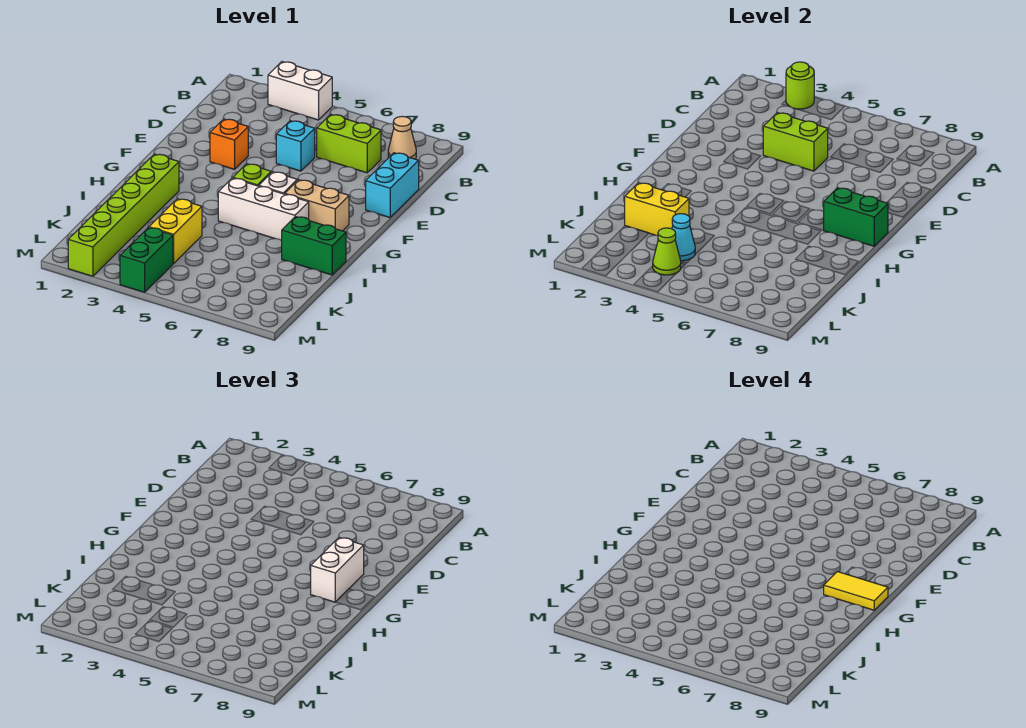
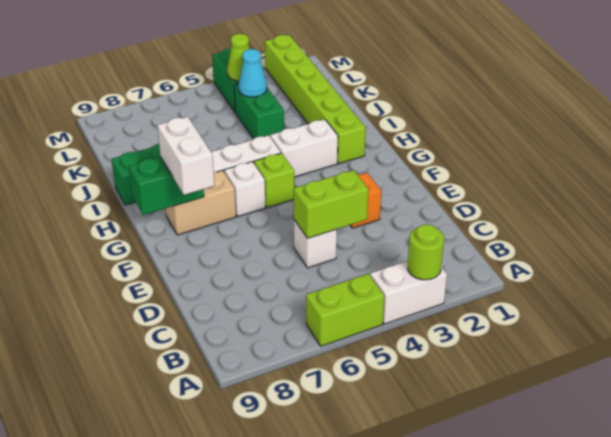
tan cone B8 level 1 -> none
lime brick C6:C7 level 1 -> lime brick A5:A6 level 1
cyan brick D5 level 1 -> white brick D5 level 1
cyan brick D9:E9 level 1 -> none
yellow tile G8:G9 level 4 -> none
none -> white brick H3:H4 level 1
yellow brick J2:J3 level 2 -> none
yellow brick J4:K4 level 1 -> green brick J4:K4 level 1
...
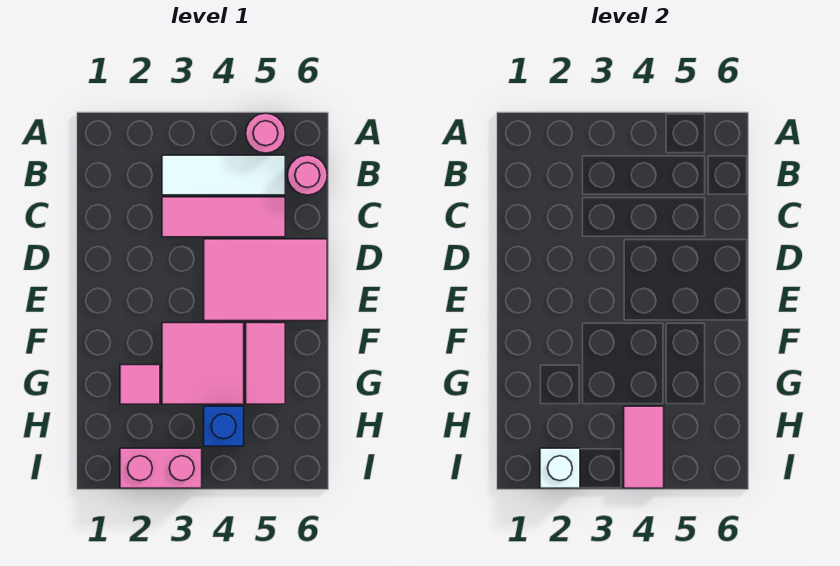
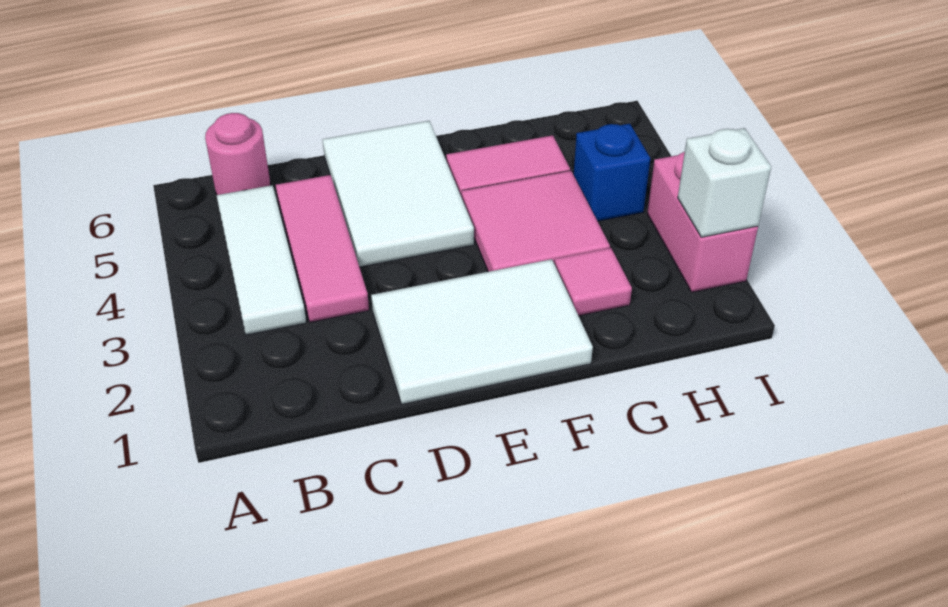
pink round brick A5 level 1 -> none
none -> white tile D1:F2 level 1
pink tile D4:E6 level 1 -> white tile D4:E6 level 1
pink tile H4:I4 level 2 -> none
--
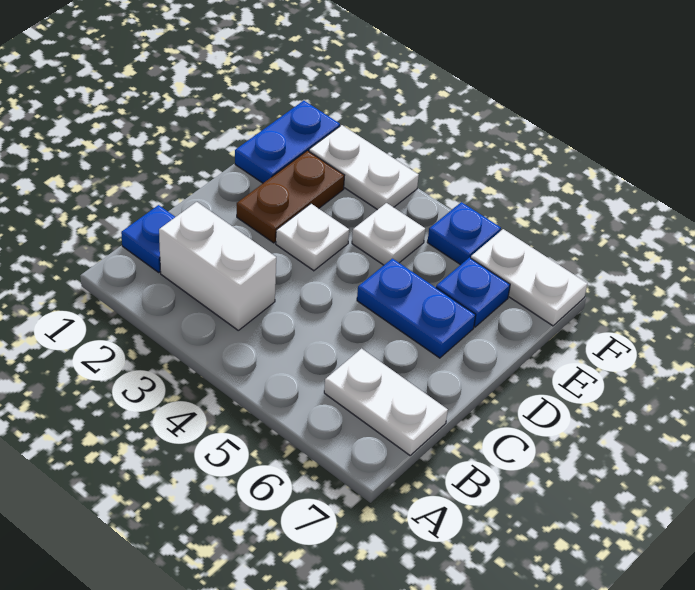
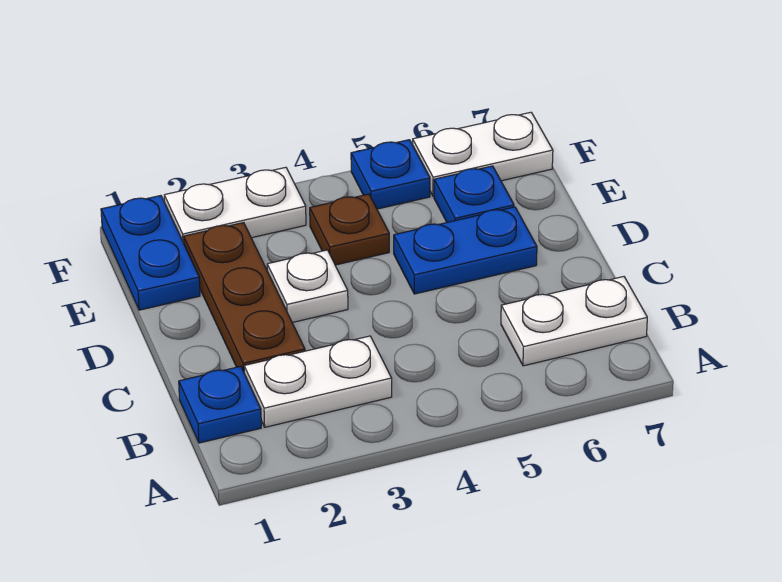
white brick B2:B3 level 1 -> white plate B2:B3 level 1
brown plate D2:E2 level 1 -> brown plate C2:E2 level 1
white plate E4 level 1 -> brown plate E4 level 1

ABOUT THIS EXERCISE :: Your answer should consist of the lines from the material that contain "plate".

OUTPUT BELOW ::
white brick B2:B3 level 1 -> white plate B2:B3 level 1
brown plate D2:E2 level 1 -> brown plate C2:E2 level 1
white plate E4 level 1 -> brown plate E4 level 1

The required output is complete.